Stored records
↓
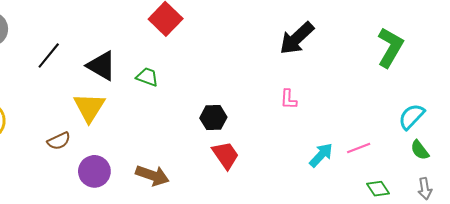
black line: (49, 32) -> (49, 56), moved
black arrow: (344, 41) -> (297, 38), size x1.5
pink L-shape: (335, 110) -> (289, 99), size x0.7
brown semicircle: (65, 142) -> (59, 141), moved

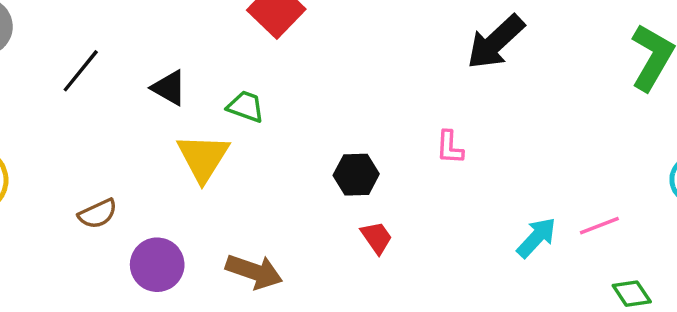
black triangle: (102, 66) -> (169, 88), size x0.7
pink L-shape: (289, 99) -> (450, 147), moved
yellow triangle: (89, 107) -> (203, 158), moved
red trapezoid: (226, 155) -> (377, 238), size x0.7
↑
↓
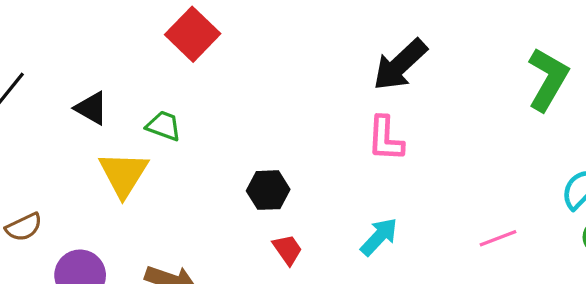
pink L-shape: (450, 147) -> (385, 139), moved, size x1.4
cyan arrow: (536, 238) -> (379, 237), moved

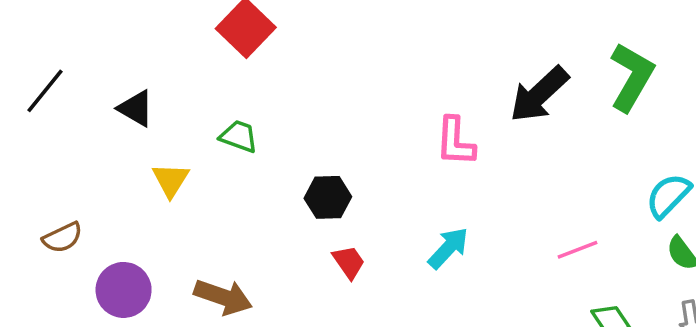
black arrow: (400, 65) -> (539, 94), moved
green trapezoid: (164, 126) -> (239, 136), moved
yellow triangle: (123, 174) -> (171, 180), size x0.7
↑
__Work required__
Once you find the line with "pink L-shape: (289, 99) -> (450, 147), moved" above, print it and every line after it up to and including the line with "red trapezoid: (226, 155)", exactly as written and nothing else.

__Answer space__
pink L-shape: (289, 99) -> (450, 147), moved
yellow triangle: (89, 107) -> (203, 158), moved
red trapezoid: (226, 155) -> (377, 238), size x0.7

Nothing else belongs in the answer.